*** Block opens ***

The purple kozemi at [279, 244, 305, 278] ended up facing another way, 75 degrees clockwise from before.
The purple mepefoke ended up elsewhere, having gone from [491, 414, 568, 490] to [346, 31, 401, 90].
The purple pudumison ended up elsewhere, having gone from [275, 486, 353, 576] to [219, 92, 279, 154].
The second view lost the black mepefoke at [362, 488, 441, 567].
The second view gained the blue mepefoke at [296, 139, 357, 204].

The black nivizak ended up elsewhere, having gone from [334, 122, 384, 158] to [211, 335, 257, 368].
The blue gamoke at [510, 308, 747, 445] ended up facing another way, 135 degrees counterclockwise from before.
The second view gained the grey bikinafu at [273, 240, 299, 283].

*** Block closes ***
*** Block opens ***

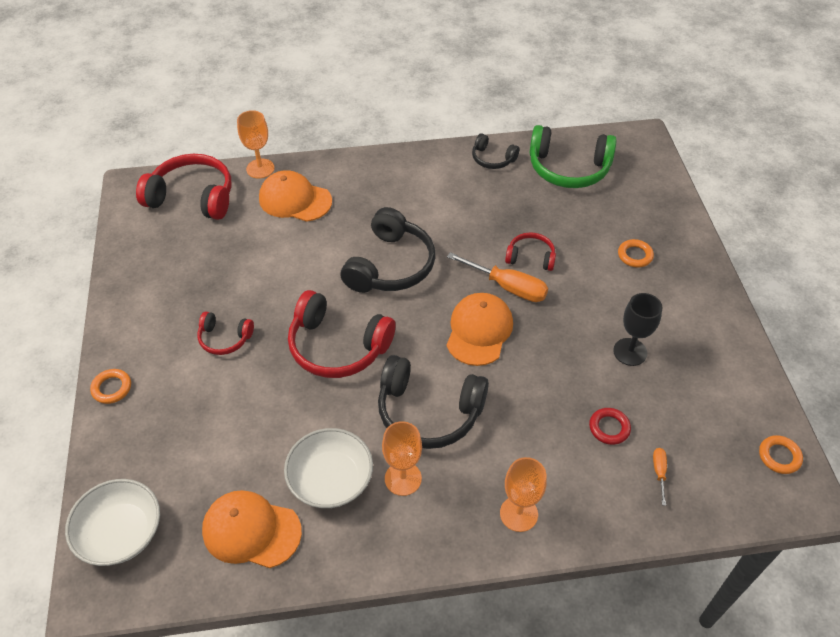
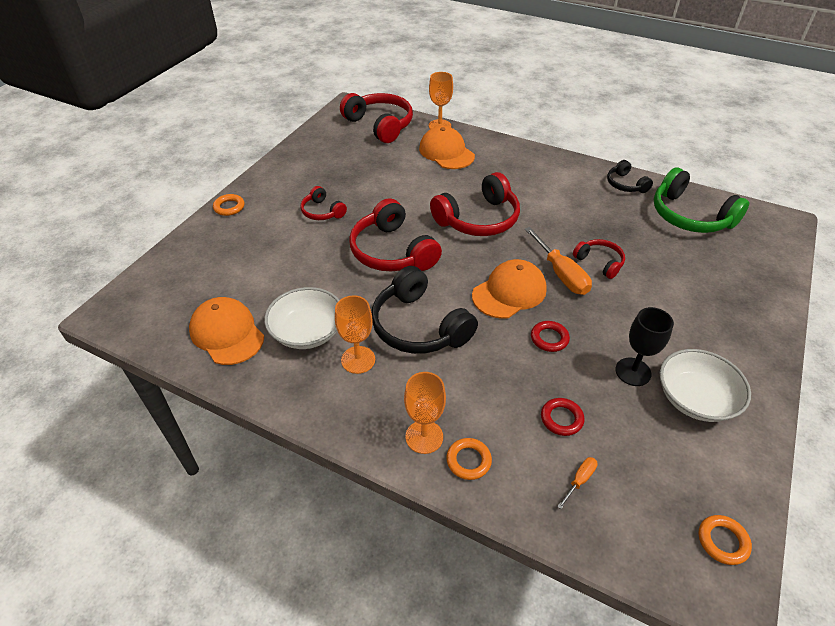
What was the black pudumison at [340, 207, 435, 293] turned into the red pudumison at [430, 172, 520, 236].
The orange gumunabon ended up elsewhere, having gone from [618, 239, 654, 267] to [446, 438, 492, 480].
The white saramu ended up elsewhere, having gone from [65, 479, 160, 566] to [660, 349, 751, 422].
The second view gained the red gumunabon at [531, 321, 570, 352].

*** Block closes ***

Work required:
An exact, complete copy of the lines above from the one with "The purple mepefoke" through the one with "The second view gained the grey" is the whole answer.

Result of this exercise:
The purple mepefoke ended up elsewhere, having gone from [491, 414, 568, 490] to [346, 31, 401, 90].
The purple pudumison ended up elsewhere, having gone from [275, 486, 353, 576] to [219, 92, 279, 154].
The second view lost the black mepefoke at [362, 488, 441, 567].
The second view gained the blue mepefoke at [296, 139, 357, 204].

The black nivizak ended up elsewhere, having gone from [334, 122, 384, 158] to [211, 335, 257, 368].
The blue gamoke at [510, 308, 747, 445] ended up facing another way, 135 degrees counterclockwise from before.
The second view gained the grey bikinafu at [273, 240, 299, 283].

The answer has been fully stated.